Print the listing in full, with no character changed.

#### [Information]
Segment Open

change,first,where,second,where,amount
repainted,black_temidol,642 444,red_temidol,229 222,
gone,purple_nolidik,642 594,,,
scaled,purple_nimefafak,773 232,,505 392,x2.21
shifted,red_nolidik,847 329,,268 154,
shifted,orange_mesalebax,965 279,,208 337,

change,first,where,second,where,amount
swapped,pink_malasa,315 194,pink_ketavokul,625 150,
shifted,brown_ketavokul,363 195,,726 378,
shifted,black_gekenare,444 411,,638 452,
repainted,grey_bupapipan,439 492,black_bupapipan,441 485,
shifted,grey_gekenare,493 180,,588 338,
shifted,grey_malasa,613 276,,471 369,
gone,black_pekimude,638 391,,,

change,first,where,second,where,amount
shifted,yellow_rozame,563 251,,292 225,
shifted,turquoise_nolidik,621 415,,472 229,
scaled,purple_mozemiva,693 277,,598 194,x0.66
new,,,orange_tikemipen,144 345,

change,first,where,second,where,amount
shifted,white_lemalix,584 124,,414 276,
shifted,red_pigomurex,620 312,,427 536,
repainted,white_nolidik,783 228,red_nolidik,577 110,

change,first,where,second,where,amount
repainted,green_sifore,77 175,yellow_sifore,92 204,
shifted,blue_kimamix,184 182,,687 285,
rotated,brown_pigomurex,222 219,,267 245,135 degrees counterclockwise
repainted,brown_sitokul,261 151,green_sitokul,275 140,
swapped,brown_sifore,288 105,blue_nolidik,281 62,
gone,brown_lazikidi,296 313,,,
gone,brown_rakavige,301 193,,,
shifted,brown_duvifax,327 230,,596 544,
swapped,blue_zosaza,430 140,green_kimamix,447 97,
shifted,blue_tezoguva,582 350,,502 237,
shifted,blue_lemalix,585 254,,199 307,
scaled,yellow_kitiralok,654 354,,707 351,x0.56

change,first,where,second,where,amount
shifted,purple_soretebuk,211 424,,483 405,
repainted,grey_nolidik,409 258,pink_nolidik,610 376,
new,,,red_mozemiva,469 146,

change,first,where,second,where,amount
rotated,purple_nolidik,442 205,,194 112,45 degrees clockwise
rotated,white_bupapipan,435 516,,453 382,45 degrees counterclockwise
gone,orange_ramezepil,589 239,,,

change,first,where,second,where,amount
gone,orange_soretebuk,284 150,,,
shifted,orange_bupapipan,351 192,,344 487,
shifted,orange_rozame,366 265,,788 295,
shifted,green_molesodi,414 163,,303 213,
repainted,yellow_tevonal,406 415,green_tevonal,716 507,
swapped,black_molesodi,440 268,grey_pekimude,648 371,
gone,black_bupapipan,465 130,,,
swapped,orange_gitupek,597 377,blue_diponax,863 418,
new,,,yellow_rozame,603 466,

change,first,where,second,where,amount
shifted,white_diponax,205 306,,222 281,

Segment Closed

#### [Response to the exercise]
change,first,where,second,where,amount
repainted,black_temidol,642 444,red_temidol,229 222,
gone,purple_nolidik,642 594,,,
scaled,purple_nimefafak,773 232,,505 392,x2.21
shifted,red_nolidik,847 329,,268 154,
shifted,orange_mesalebax,965 279,,208 337,

change,first,where,second,where,amount
swapped,pink_malasa,315 194,pink_ketavokul,625 150,
shifted,brown_ketavokul,363 195,,726 378,
shifted,black_gekenare,444 411,,638 452,
repainted,grey_bupapipan,439 492,black_bupapipan,441 485,
shifted,grey_gekenare,493 180,,588 338,
shifted,grey_malasa,613 276,,471 369,
gone,black_pekimude,638 391,,,

change,first,where,second,where,amount
shifted,yellow_rozame,563 251,,292 225,
shifted,turquoise_nolidik,621 415,,472 229,
scaled,purple_mozemiva,693 277,,598 194,x0.66
new,,,orange_tikemipen,144 345,

change,first,where,second,where,amount
shifted,white_lemalix,584 124,,414 276,
shifted,red_pigomurex,620 312,,427 536,
repainted,white_nolidik,783 228,red_nolidik,577 110,

change,first,where,second,where,amount
repainted,green_sifore,77 175,yellow_sifore,92 204,
shifted,blue_kimamix,184 182,,687 285,
rotated,brown_pigomurex,222 219,,267 245,135 degrees counterclockwise
repainted,brown_sitokul,261 151,green_sitokul,275 140,
swapped,brown_sifore,288 105,blue_nolidik,281 62,
gone,brown_lazikidi,296 313,,,
gone,brown_rakavige,301 193,,,
shifted,brown_duvifax,327 230,,596 544,
swapped,blue_zosaza,430 140,green_kimamix,447 97,
shifted,blue_tezoguva,582 350,,502 237,
shifted,blue_lemalix,585 254,,199 307,
scaled,yellow_kitiralok,654 354,,707 351,x0.56

change,first,where,second,where,amount
shifted,purple_soretebuk,211 424,,483 405,
repainted,grey_nolidik,409 258,pink_nolidik,610 376,
new,,,red_mozemiva,469 146,

change,first,where,second,where,amount
rotated,purple_nolidik,442 205,,194 112,45 degrees clockwise
rotated,white_bupapipan,435 516,,453 382,45 degrees counterclockwise
gone,orange_ramezepil,589 239,,,

change,first,where,second,where,amount
gone,orange_soretebuk,284 150,,,
shifted,orange_bupapipan,351 192,,344 487,
shifted,orange_rozame,366 265,,788 295,
shifted,green_molesodi,414 163,,303 213,
repainted,yellow_tevonal,406 415,green_tevonal,716 507,
swapped,black_molesodi,440 268,grey_pekimude,648 371,
gone,black_bupapipan,465 130,,,
swapped,orange_gitupek,597 377,blue_diponax,863 418,
new,,,yellow_rozame,603 466,

change,first,where,second,where,amount
shifted,white_diponax,205 306,,222 281,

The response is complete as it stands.